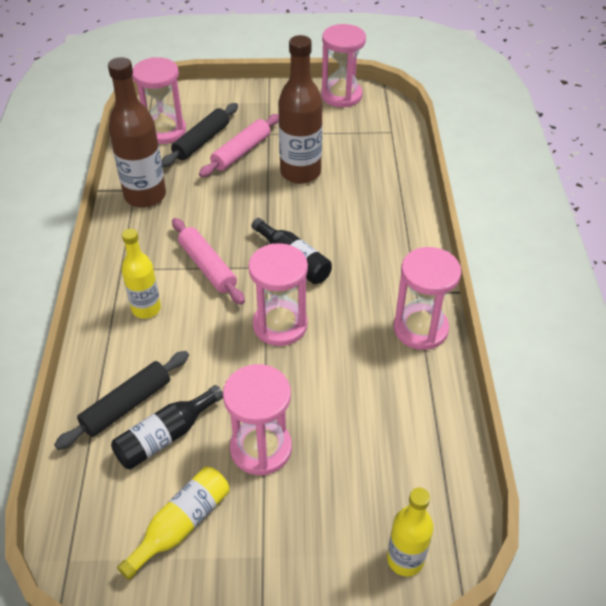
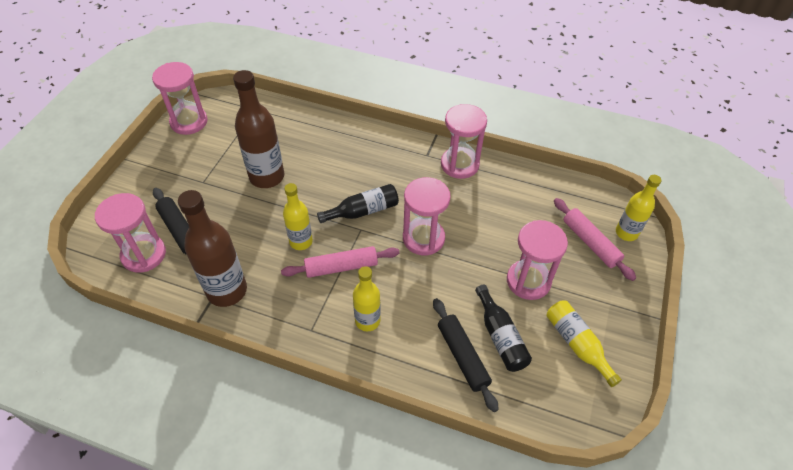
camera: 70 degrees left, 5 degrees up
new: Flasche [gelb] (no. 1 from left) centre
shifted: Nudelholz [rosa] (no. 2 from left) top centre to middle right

- - - -

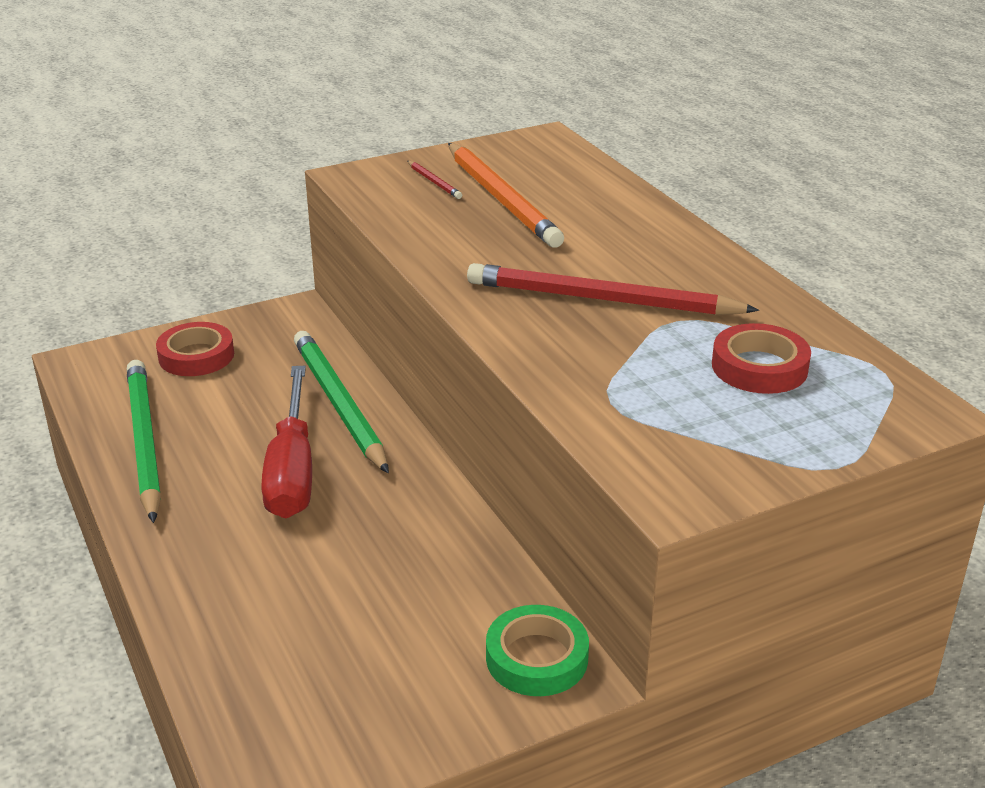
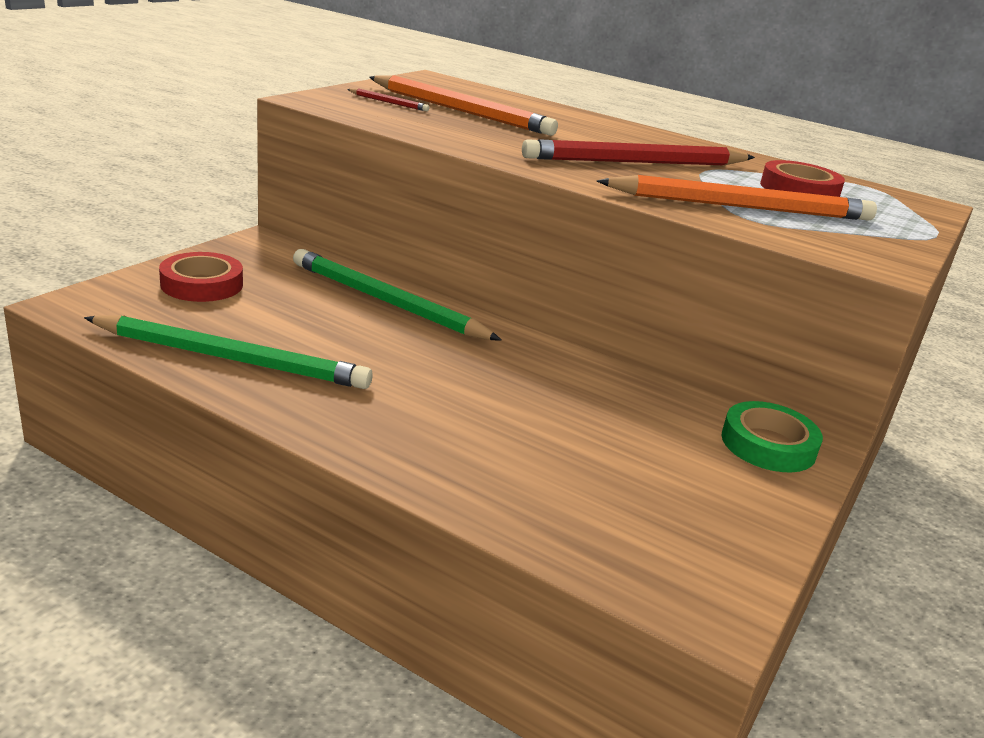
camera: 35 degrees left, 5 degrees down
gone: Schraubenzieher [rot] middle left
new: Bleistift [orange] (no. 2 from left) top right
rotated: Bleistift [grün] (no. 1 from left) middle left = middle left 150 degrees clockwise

- - - -

→ **WORK TO COMPLETE**:
Select every line of the material above holding the word "camera" and copy it.

→ **RESPONSE TO THE TASK**:
camera: 70 degrees left, 5 degrees up
camera: 35 degrees left, 5 degrees down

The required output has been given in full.